◆ Work instructions: Copy verbatim the block of lines in the entries below whose first line contains "U5: NOT 74HC14" and whose last line contains "Q5: NMOS IRF540". Leave out all other lines.

Itemized modification records:
*-*-*
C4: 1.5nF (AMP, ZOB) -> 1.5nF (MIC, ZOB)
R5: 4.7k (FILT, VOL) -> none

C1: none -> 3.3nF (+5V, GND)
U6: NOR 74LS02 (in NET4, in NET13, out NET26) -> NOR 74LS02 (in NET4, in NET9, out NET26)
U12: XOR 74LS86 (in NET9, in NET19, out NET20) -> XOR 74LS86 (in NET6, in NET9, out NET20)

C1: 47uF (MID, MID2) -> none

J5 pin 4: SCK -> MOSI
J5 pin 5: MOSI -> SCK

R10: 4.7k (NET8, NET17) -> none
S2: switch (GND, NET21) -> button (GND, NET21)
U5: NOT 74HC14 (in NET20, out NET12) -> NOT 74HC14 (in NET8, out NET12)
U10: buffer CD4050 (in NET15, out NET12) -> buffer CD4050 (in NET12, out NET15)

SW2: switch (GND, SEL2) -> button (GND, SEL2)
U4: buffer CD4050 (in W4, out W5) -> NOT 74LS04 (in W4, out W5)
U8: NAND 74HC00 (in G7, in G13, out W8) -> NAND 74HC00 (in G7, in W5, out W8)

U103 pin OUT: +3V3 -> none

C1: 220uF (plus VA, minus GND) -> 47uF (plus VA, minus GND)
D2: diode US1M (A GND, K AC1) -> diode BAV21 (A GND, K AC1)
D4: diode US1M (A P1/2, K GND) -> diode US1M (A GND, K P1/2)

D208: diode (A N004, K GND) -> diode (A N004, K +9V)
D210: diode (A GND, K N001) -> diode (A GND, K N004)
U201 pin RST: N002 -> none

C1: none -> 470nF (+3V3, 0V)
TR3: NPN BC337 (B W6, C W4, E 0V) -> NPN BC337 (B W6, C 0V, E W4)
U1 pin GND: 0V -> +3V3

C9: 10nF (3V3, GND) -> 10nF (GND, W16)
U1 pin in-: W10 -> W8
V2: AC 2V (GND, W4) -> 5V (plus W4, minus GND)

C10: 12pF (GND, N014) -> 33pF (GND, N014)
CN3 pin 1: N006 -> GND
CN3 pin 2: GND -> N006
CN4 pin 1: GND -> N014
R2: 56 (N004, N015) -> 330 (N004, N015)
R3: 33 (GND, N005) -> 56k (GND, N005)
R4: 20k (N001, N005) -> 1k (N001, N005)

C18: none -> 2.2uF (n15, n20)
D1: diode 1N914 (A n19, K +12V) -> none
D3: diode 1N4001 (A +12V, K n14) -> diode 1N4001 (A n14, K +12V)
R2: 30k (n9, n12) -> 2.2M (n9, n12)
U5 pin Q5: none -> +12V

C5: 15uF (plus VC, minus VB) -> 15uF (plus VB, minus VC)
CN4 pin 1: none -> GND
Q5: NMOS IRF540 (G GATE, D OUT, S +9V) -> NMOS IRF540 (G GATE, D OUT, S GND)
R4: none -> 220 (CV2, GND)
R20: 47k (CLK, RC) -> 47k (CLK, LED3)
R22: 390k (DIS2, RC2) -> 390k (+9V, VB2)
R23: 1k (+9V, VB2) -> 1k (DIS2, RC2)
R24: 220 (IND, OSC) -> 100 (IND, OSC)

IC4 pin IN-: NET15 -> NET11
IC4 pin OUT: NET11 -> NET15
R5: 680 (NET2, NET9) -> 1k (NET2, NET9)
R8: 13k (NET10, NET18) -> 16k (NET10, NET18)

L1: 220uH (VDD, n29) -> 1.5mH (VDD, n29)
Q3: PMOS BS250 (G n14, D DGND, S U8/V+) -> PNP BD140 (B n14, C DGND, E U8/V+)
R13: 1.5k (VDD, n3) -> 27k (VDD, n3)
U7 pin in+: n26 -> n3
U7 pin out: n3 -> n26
*-*-*
◆ Solution to the exercise:
U5: NOT 74HC14 (in NET20, out NET12) -> NOT 74HC14 (in NET8, out NET12)
U10: buffer CD4050 (in NET15, out NET12) -> buffer CD4050 (in NET12, out NET15)

SW2: switch (GND, SEL2) -> button (GND, SEL2)
U4: buffer CD4050 (in W4, out W5) -> NOT 74LS04 (in W4, out W5)
U8: NAND 74HC00 (in G7, in G13, out W8) -> NAND 74HC00 (in G7, in W5, out W8)

U103 pin OUT: +3V3 -> none

C1: 220uF (plus VA, minus GND) -> 47uF (plus VA, minus GND)
D2: diode US1M (A GND, K AC1) -> diode BAV21 (A GND, K AC1)
D4: diode US1M (A P1/2, K GND) -> diode US1M (A GND, K P1/2)

D208: diode (A N004, K GND) -> diode (A N004, K +9V)
D210: diode (A GND, K N001) -> diode (A GND, K N004)
U201 pin RST: N002 -> none

C1: none -> 470nF (+3V3, 0V)
TR3: NPN BC337 (B W6, C W4, E 0V) -> NPN BC337 (B W6, C 0V, E W4)
U1 pin GND: 0V -> +3V3

C9: 10nF (3V3, GND) -> 10nF (GND, W16)
U1 pin in-: W10 -> W8
V2: AC 2V (GND, W4) -> 5V (plus W4, minus GND)

C10: 12pF (GND, N014) -> 33pF (GND, N014)
CN3 pin 1: N006 -> GND
CN3 pin 2: GND -> N006
CN4 pin 1: GND -> N014
R2: 56 (N004, N015) -> 330 (N004, N015)
R3: 33 (GND, N005) -> 56k (GND, N005)
R4: 20k (N001, N005) -> 1k (N001, N005)

C18: none -> 2.2uF (n15, n20)
D1: diode 1N914 (A n19, K +12V) -> none
D3: diode 1N4001 (A +12V, K n14) -> diode 1N4001 (A n14, K +12V)
R2: 30k (n9, n12) -> 2.2M (n9, n12)
U5 pin Q5: none -> +12V

C5: 15uF (plus VC, minus VB) -> 15uF (plus VB, minus VC)
CN4 pin 1: none -> GND
Q5: NMOS IRF540 (G GATE, D OUT, S +9V) -> NMOS IRF540 (G GATE, D OUT, S GND)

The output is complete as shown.